Write out each entry below exactly. Do not include the images.

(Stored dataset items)
-=-=-
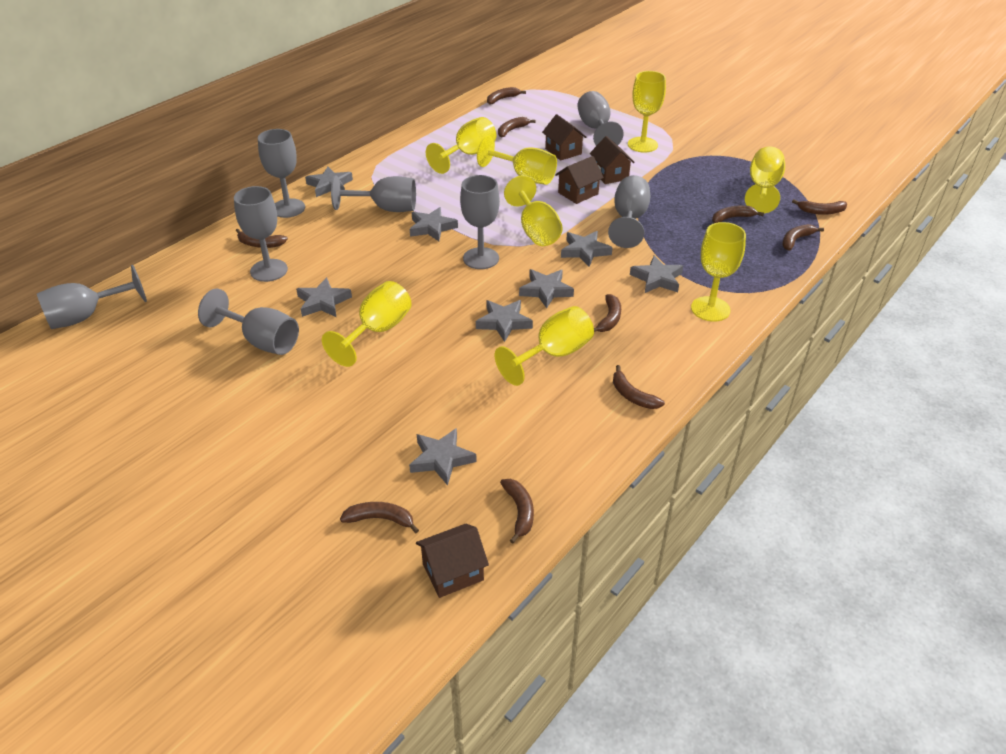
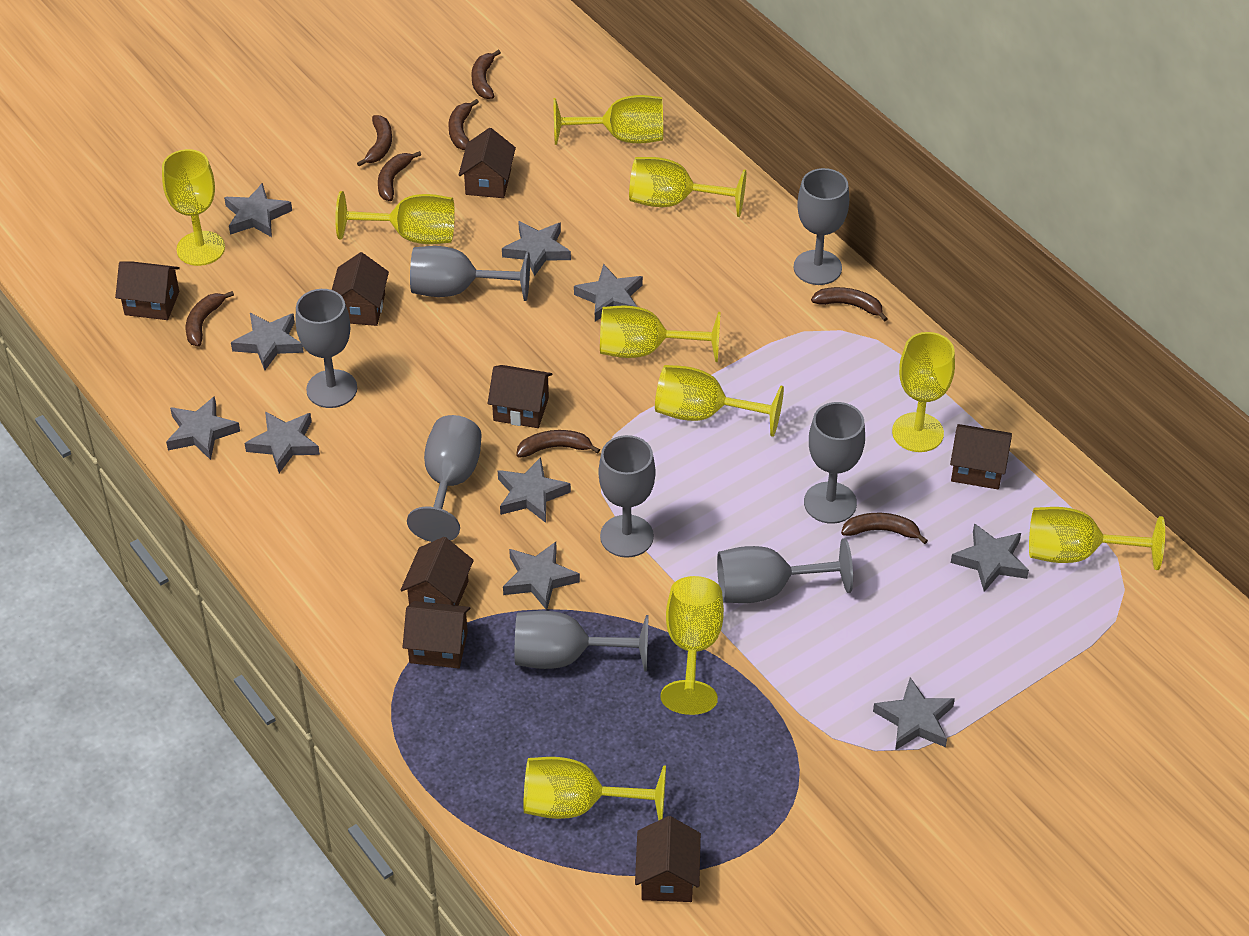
brown banana: 10 -> 8
brown house: 4 -> 8
grey star: 8 -> 10
yellow goblet: 8 -> 10

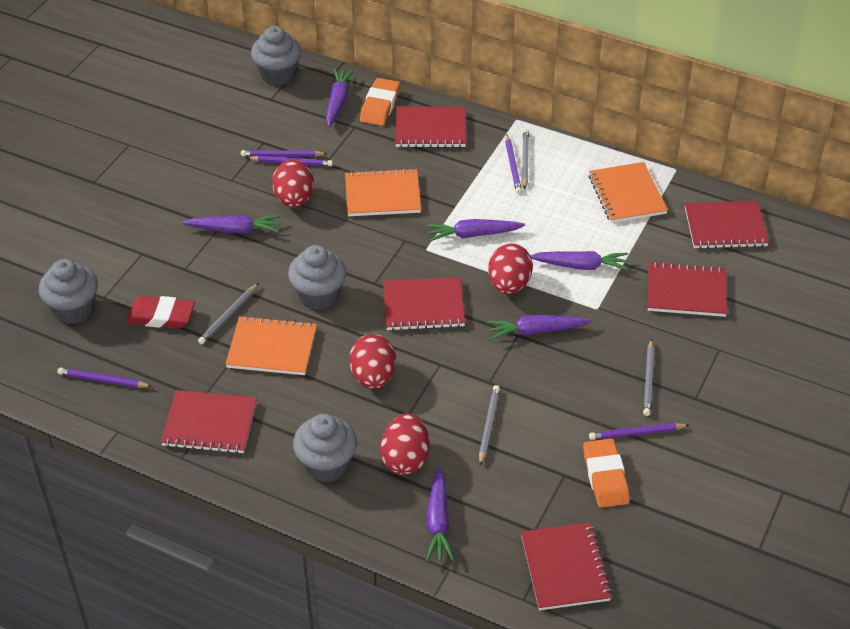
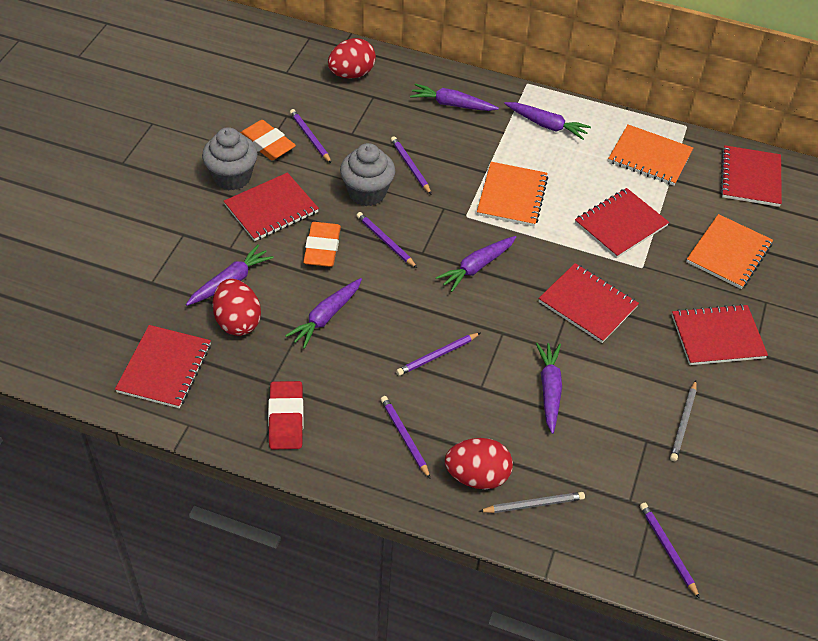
grey cupcake: 4 -> 2
grey pencil: 4 -> 2
purple pencil: 5 -> 6
red egg: 4 -> 3

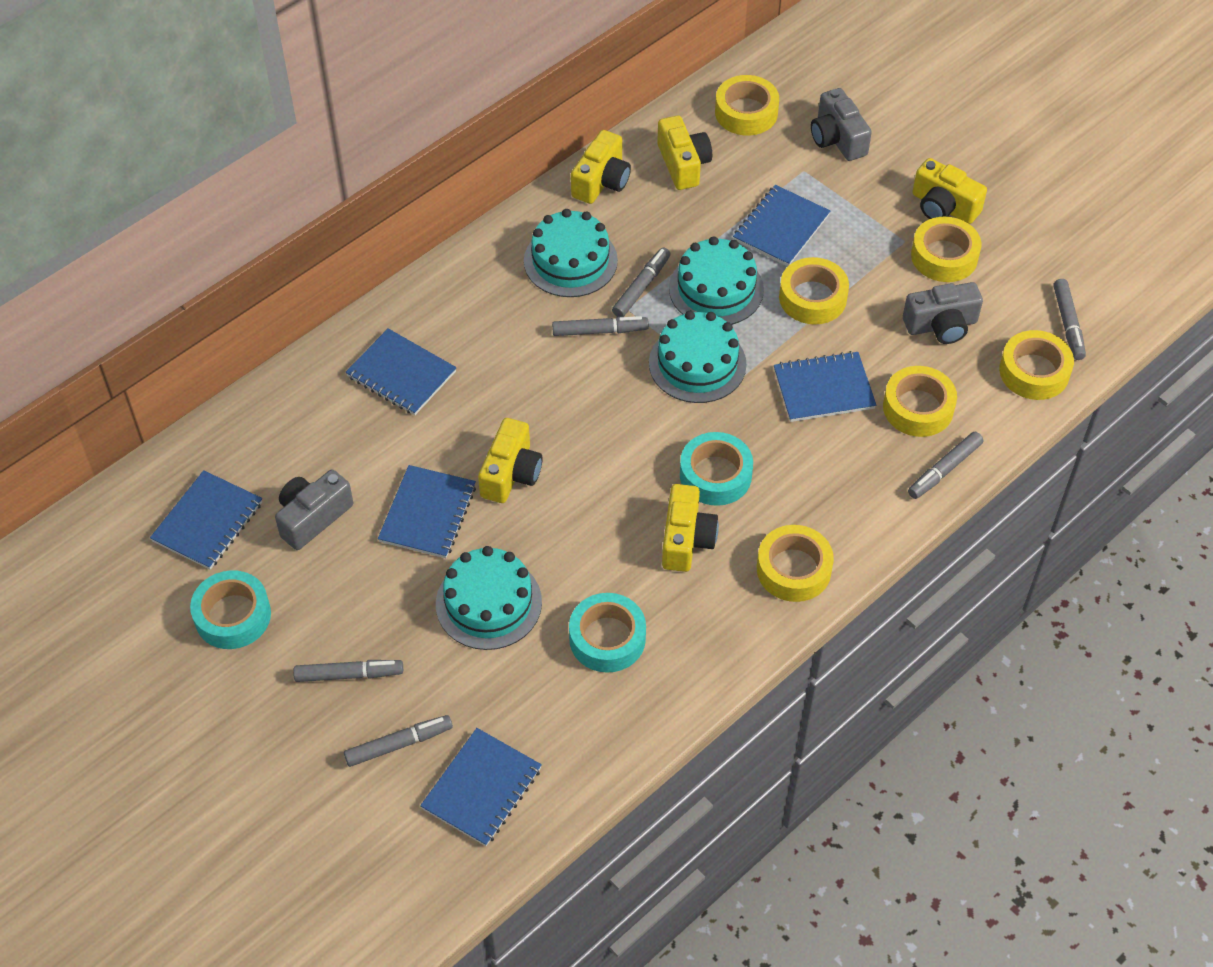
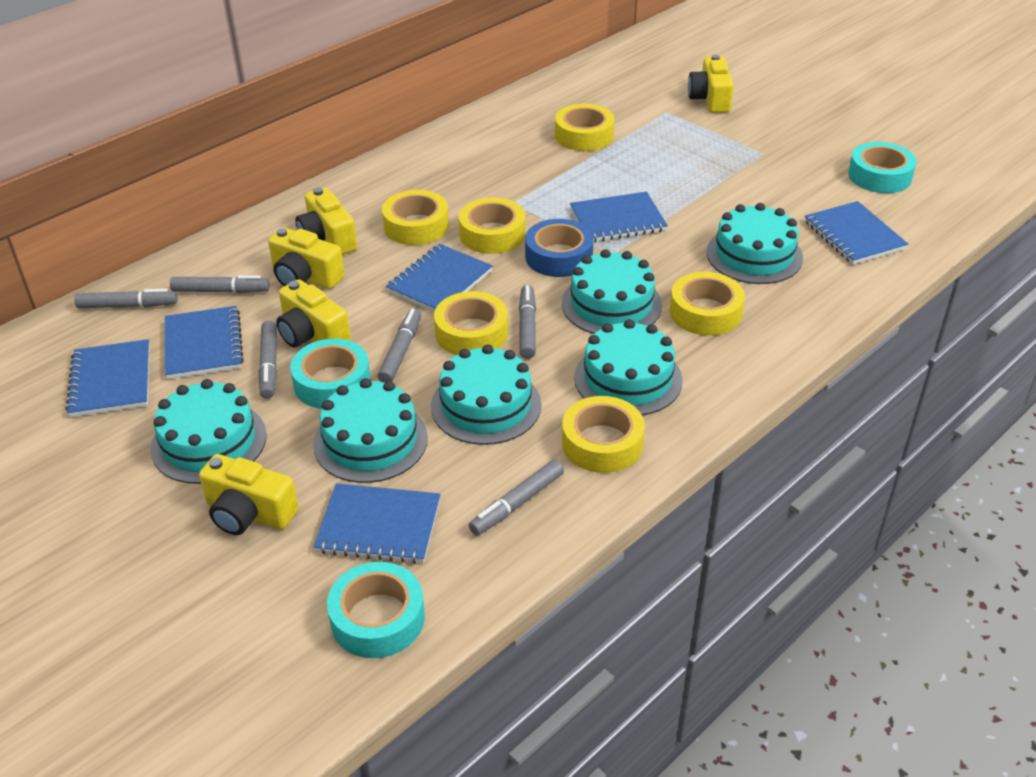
blue tape: 0 -> 1
grey camera: 3 -> 0
turquoise cake: 4 -> 6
-=-=-
YOUR RESPONSE:
brown banana: 10 -> 8
brown house: 4 -> 8
grey star: 8 -> 10
yellow goblet: 8 -> 10

grey cupcake: 4 -> 2
grey pencil: 4 -> 2
purple pencil: 5 -> 6
red egg: 4 -> 3

blue tape: 0 -> 1
grey camera: 3 -> 0
turquoise cake: 4 -> 6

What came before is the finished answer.